HOW TO COMPLETE THIS TASK:
Transcribe the entries below exactly as they appear.

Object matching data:
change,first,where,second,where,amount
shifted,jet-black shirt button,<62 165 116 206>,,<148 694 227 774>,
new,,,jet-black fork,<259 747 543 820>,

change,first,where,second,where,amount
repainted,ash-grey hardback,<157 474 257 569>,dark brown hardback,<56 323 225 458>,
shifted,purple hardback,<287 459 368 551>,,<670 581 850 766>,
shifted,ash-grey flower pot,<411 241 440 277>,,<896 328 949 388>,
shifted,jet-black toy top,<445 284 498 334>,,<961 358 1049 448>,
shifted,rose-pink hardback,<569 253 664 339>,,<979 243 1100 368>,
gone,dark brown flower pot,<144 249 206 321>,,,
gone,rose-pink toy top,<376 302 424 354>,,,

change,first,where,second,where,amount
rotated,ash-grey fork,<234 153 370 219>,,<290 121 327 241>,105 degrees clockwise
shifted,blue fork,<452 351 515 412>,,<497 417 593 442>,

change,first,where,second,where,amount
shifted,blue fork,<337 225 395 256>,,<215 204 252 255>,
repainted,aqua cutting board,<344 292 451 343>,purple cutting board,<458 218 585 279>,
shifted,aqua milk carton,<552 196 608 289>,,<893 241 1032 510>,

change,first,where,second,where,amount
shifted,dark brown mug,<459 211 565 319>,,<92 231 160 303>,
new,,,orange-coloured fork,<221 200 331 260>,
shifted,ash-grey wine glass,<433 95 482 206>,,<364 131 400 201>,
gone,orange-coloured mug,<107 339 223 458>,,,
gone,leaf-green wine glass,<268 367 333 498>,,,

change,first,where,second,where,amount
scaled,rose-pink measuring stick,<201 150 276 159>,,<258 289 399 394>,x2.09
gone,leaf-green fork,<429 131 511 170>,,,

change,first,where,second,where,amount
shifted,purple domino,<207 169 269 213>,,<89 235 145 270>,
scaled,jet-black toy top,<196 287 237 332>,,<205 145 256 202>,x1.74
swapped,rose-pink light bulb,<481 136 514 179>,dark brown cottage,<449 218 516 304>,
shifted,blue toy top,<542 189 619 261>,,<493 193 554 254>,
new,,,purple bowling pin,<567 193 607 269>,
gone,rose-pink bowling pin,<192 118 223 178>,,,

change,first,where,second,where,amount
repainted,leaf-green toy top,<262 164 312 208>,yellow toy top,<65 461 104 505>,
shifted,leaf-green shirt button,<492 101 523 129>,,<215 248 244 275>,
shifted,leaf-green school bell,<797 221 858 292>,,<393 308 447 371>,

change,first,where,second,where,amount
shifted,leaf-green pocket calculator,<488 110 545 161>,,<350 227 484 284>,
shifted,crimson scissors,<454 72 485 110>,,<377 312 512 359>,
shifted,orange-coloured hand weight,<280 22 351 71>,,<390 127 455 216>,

ANSWER SECTION:
change,first,where,second,where,amount
shifted,jet-black shirt button,<62 165 116 206>,,<148 694 227 774>,
new,,,jet-black fork,<259 747 543 820>,

change,first,where,second,where,amount
repainted,ash-grey hardback,<157 474 257 569>,dark brown hardback,<56 323 225 458>,
shifted,purple hardback,<287 459 368 551>,,<670 581 850 766>,
shifted,ash-grey flower pot,<411 241 440 277>,,<896 328 949 388>,
shifted,jet-black toy top,<445 284 498 334>,,<961 358 1049 448>,
shifted,rose-pink hardback,<569 253 664 339>,,<979 243 1100 368>,
gone,dark brown flower pot,<144 249 206 321>,,,
gone,rose-pink toy top,<376 302 424 354>,,,

change,first,where,second,where,amount
rotated,ash-grey fork,<234 153 370 219>,,<290 121 327 241>,105 degrees clockwise
shifted,blue fork,<452 351 515 412>,,<497 417 593 442>,

change,first,where,second,where,amount
shifted,blue fork,<337 225 395 256>,,<215 204 252 255>,
repainted,aqua cutting board,<344 292 451 343>,purple cutting board,<458 218 585 279>,
shifted,aqua milk carton,<552 196 608 289>,,<893 241 1032 510>,

change,first,where,second,where,amount
shifted,dark brown mug,<459 211 565 319>,,<92 231 160 303>,
new,,,orange-coloured fork,<221 200 331 260>,
shifted,ash-grey wine glass,<433 95 482 206>,,<364 131 400 201>,
gone,orange-coloured mug,<107 339 223 458>,,,
gone,leaf-green wine glass,<268 367 333 498>,,,

change,first,where,second,where,amount
scaled,rose-pink measuring stick,<201 150 276 159>,,<258 289 399 394>,x2.09
gone,leaf-green fork,<429 131 511 170>,,,

change,first,where,second,where,amount
shifted,purple domino,<207 169 269 213>,,<89 235 145 270>,
scaled,jet-black toy top,<196 287 237 332>,,<205 145 256 202>,x1.74
swapped,rose-pink light bulb,<481 136 514 179>,dark brown cottage,<449 218 516 304>,
shifted,blue toy top,<542 189 619 261>,,<493 193 554 254>,
new,,,purple bowling pin,<567 193 607 269>,
gone,rose-pink bowling pin,<192 118 223 178>,,,

change,first,where,second,where,amount
repainted,leaf-green toy top,<262 164 312 208>,yellow toy top,<65 461 104 505>,
shifted,leaf-green shirt button,<492 101 523 129>,,<215 248 244 275>,
shifted,leaf-green school bell,<797 221 858 292>,,<393 308 447 371>,

change,first,where,second,where,amount
shifted,leaf-green pocket calculator,<488 110 545 161>,,<350 227 484 284>,
shifted,crimson scissors,<454 72 485 110>,,<377 312 512 359>,
shifted,orange-coloured hand weight,<280 22 351 71>,,<390 127 455 216>,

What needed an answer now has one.